* ABOUT THIS EXERCISE *
Would you print all of the entries exactly, please, but without their pictures?

Colored shape tracking data
-.-.-

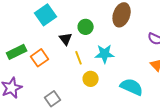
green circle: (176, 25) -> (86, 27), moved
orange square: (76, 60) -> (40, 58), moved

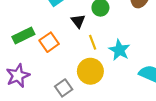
cyan star: (105, 54) -> (119, 50), moved, turned 30
yellow circle: (91, 79) -> (90, 71), moved, size x1.5

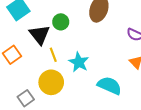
black triangle: (78, 21) -> (40, 35), size x1.5

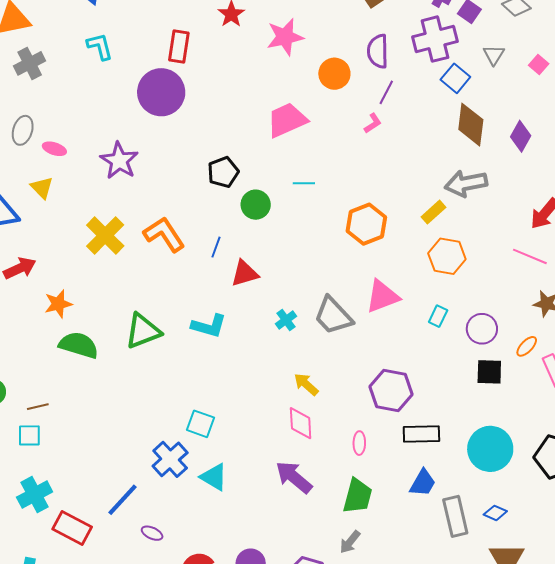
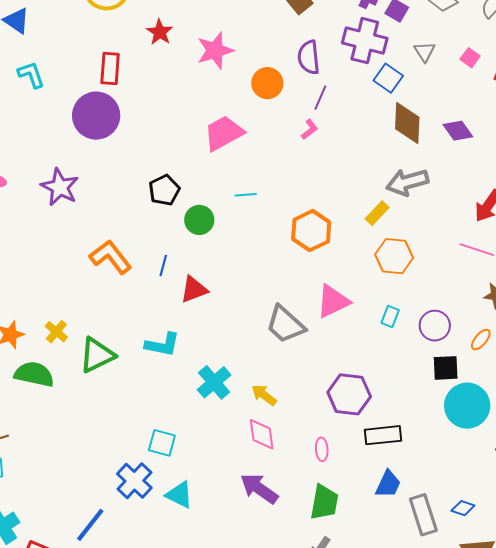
purple cross: (435, 39) -> (365, 41), turned 33
purple diamond: (521, 136) -> (458, 131), turned -60
yellow cross: (105, 235) -> (56, 332), moved, size x0.6
cyan cross: (286, 320) -> (214, 382), moved, size x1.6
cyan circle: (490, 449) -> (467, 406), moved

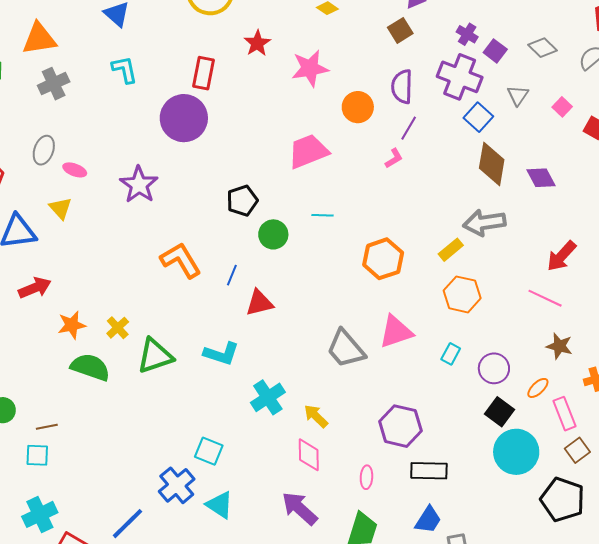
black square: (446, 368) -> (499, 412), turned 32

-.-.-

* EXERCISE ANSWER *
green circle: (176, 25) -> (86, 27), moved
orange square: (76, 60) -> (40, 58), moved

cyan star: (105, 54) -> (119, 50), moved, turned 30
yellow circle: (91, 79) -> (90, 71), moved, size x1.5

black triangle: (78, 21) -> (40, 35), size x1.5

purple cross: (435, 39) -> (365, 41), turned 33
purple diamond: (521, 136) -> (458, 131), turned -60
yellow cross: (105, 235) -> (56, 332), moved, size x0.6
cyan cross: (286, 320) -> (214, 382), moved, size x1.6
cyan circle: (490, 449) -> (467, 406), moved

black square: (446, 368) -> (499, 412), turned 32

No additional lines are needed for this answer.